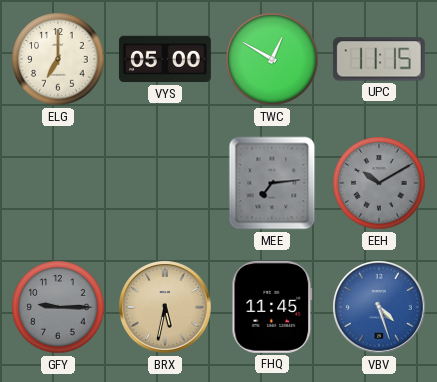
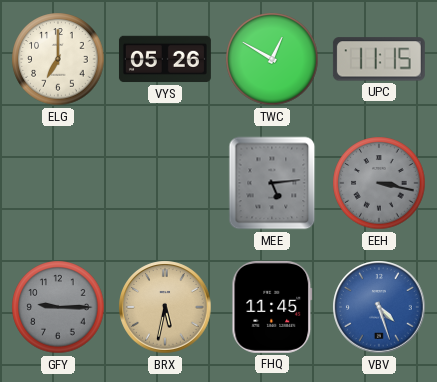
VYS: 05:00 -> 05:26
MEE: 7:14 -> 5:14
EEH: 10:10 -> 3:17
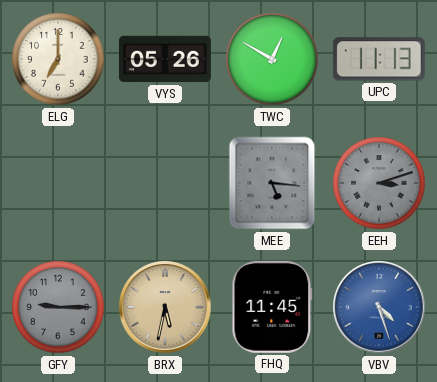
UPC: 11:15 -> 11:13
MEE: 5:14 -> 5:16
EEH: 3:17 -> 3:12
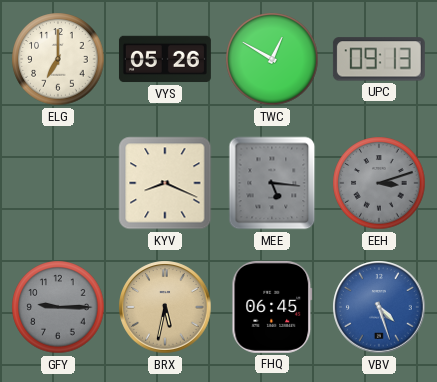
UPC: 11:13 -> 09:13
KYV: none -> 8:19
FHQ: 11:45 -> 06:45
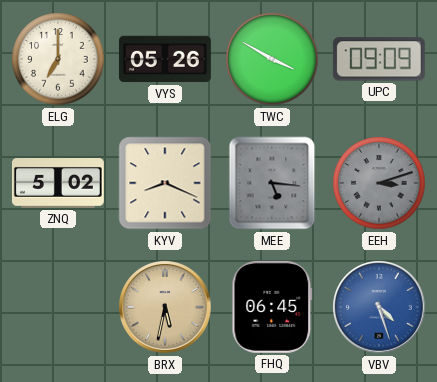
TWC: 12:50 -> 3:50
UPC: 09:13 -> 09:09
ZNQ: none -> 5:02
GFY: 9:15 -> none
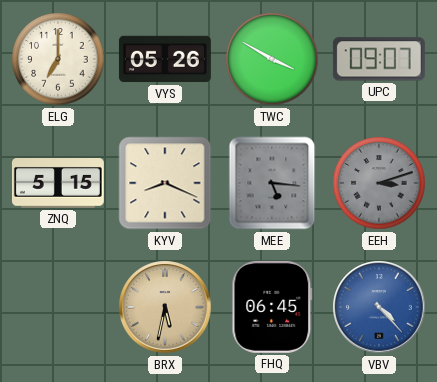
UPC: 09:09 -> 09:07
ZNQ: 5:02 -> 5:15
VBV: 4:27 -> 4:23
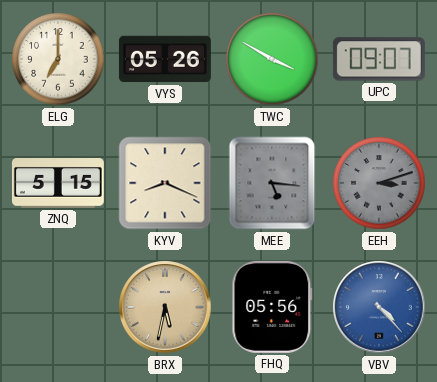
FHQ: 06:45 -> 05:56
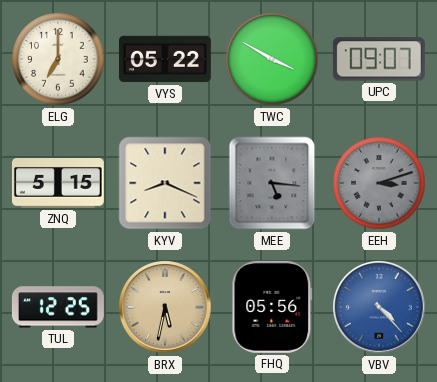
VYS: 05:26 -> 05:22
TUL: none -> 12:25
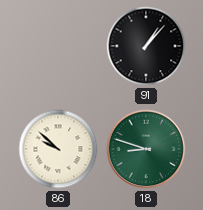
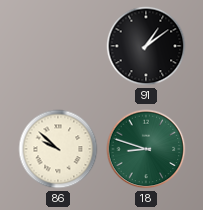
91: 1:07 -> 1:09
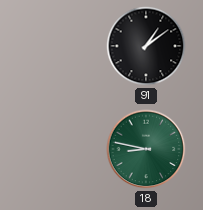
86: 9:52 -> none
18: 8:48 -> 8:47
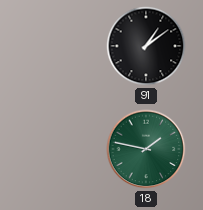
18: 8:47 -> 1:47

_ _ _ _

* [TASK REQUIREMENTS]: Reproduce every line of the data above without any change, but leave out the bracketed picture markers.

* [SOLUTION TO THIS TASK]:
VYS: 05:00 -> 05:26
MEE: 7:14 -> 5:14
EEH: 10:10 -> 3:17
UPC: 11:15 -> 11:13
MEE: 5:14 -> 5:16
EEH: 3:17 -> 3:12
UPC: 11:13 -> 09:13
KYV: none -> 8:19
FHQ: 11:45 -> 06:45
TWC: 12:50 -> 3:50
UPC: 09:13 -> 09:09
ZNQ: none -> 5:02
GFY: 9:15 -> none
UPC: 09:09 -> 09:07
ZNQ: 5:02 -> 5:15
VBV: 4:27 -> 4:23
FHQ: 06:45 -> 05:56
VYS: 05:26 -> 05:22
TUL: none -> 12:25
91: 1:07 -> 1:09
86: 9:52 -> none
18: 8:48 -> 8:47
18: 8:47 -> 1:47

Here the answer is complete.